**Job:**
Tally every line in the data that has the word "moved" and report only the total.
--- Record extracts Enclosed Below ---
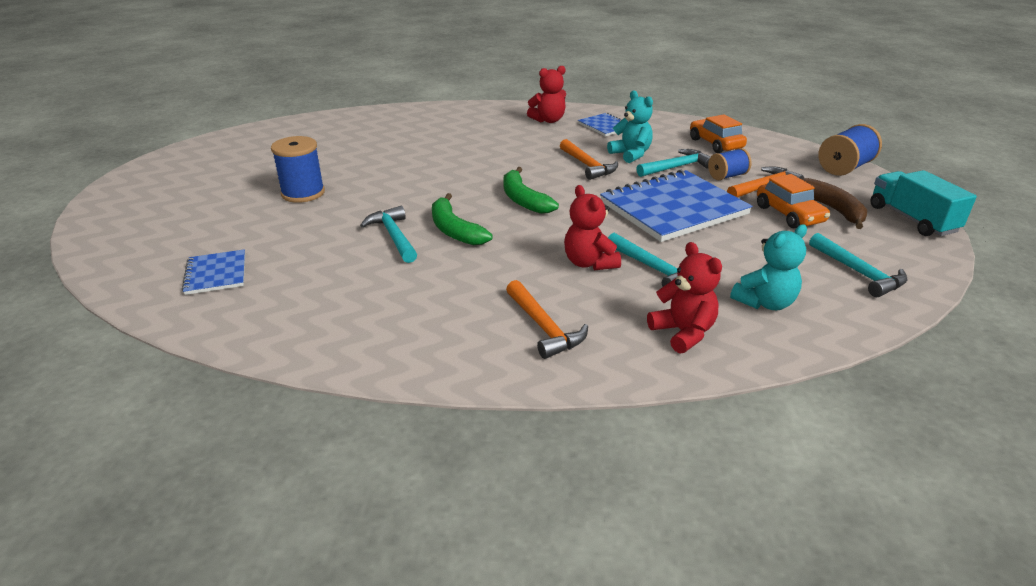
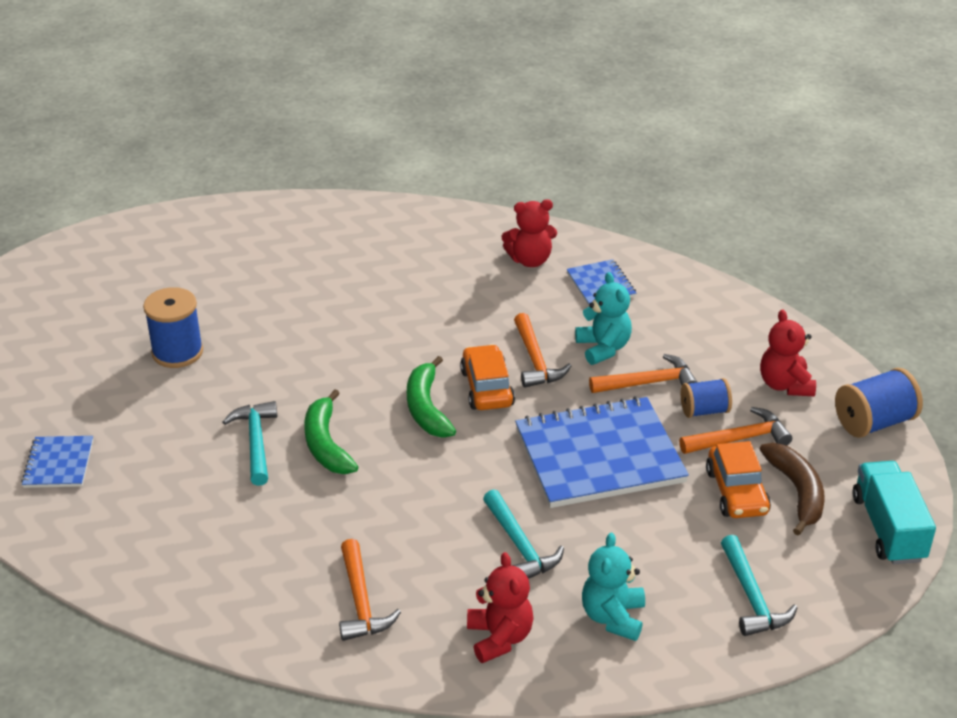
camera: 15 degrees right, 5 degrees up
red teddy bear [564,185,621,270] -> red teddy bear moved to [760,309,816,396]
turquoise hammer [636,149,711,177] -> orange hammer [589,354,698,393]
orange car [690,115,747,153] -> orange car moved to [460,344,515,410]
turquoise teddy bear [730,224,807,310] -> turquoise teddy bear turned 120 degrees clockwise [582,533,645,641]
--- End of Enclosed Record extracts ---
**Task result:**
2